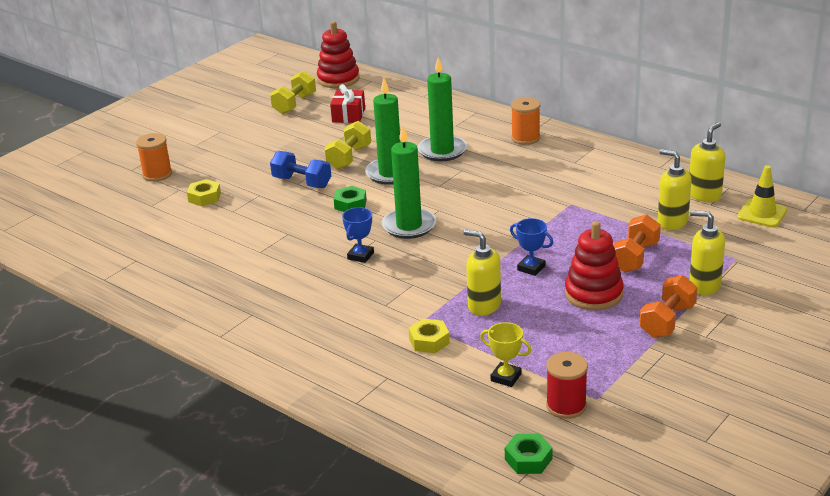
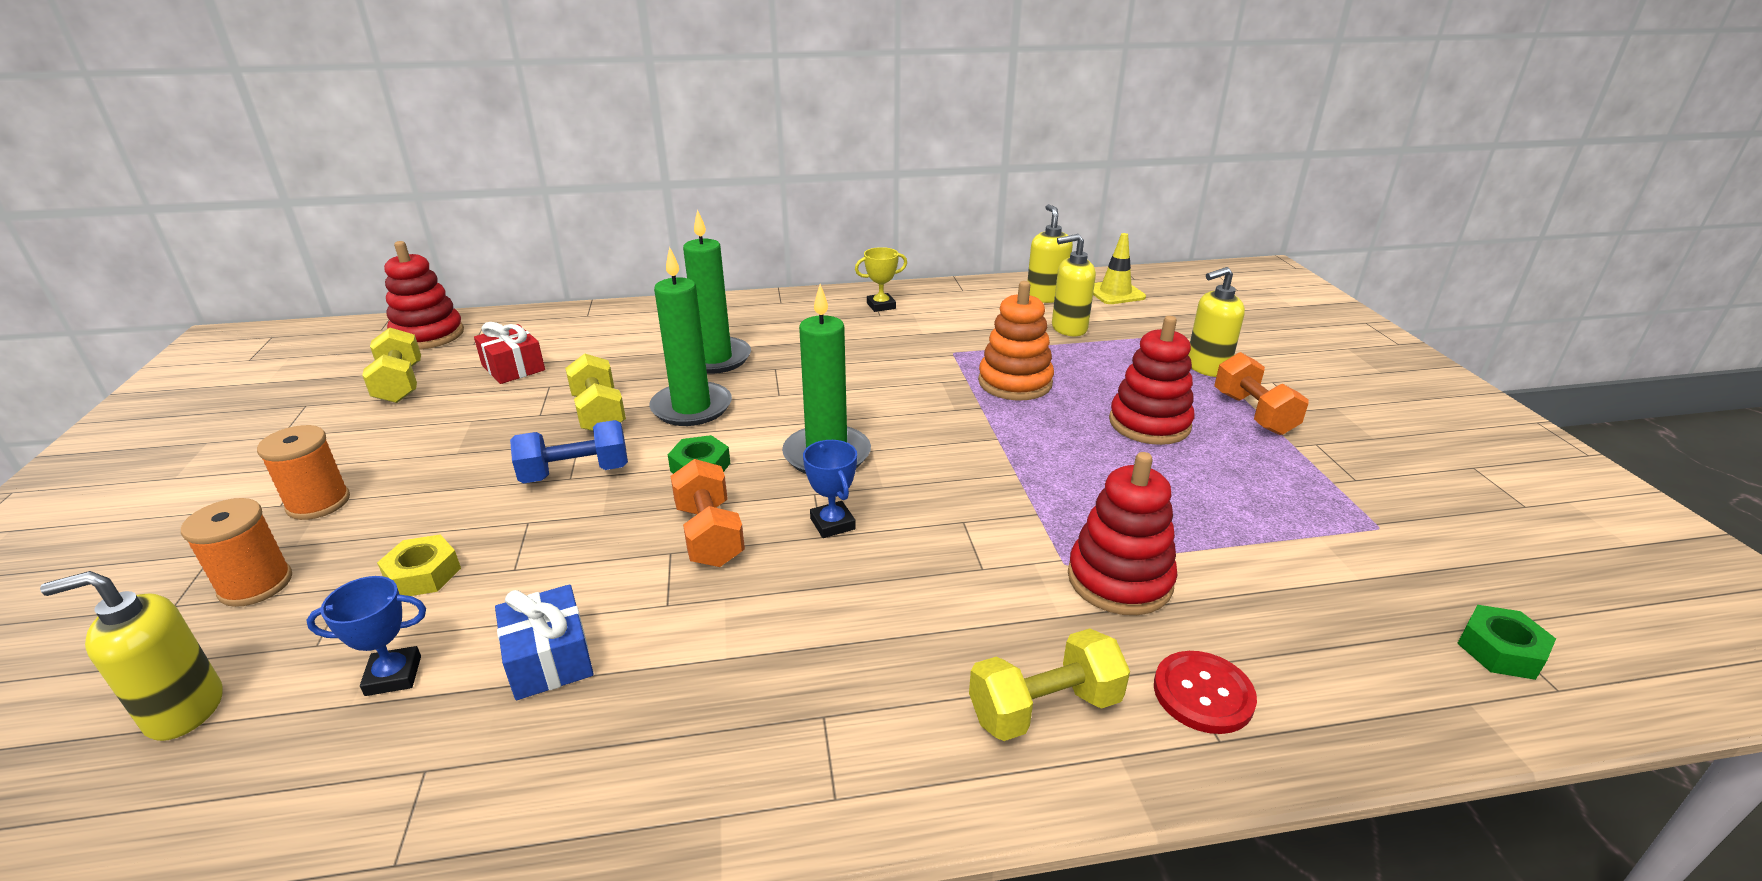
camera: 50 degrees left, 0 degrees up
(203, 248) = (549, 659): none -> blue gift
(319, 357) = (1044, 708): none -> yellow dumbbell
(379, 389) = (1203, 694): none -> red button
(429, 341) = (1119, 580): yellow nut -> red stacking toy
(484, 306) = (1085, 498): yellow soap dispenser -> yellow soap dispenser (184, 710)
(506, 377) = (1274, 566): yellow trophy -> yellow trophy (881, 306)
(525, 138) = (787, 313): orange spool -> orange spool (318, 503)
(531, 268) = (1045, 430): blue trophy -> blue trophy (393, 676)
(566, 406) = (1382, 556): red spool -> none
(568, 237) = (1015, 383): none -> orange stacking toy
(635, 257) = (1107, 372): orange dumbbell -> orange dumbbell (709, 535)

━━━

*Instructions to follow*. Repeat every line of the data exactly, but do not include pictures.

*Exercise result*.
camera: 50 degrees left, 0 degrees up
(203, 248) = (549, 659): none -> blue gift
(319, 357) = (1044, 708): none -> yellow dumbbell
(379, 389) = (1203, 694): none -> red button
(429, 341) = (1119, 580): yellow nut -> red stacking toy
(484, 306) = (1085, 498): yellow soap dispenser -> yellow soap dispenser (184, 710)
(506, 377) = (1274, 566): yellow trophy -> yellow trophy (881, 306)
(525, 138) = (787, 313): orange spool -> orange spool (318, 503)
(531, 268) = (1045, 430): blue trophy -> blue trophy (393, 676)
(566, 406) = (1382, 556): red spool -> none
(568, 237) = (1015, 383): none -> orange stacking toy
(635, 257) = (1107, 372): orange dumbbell -> orange dumbbell (709, 535)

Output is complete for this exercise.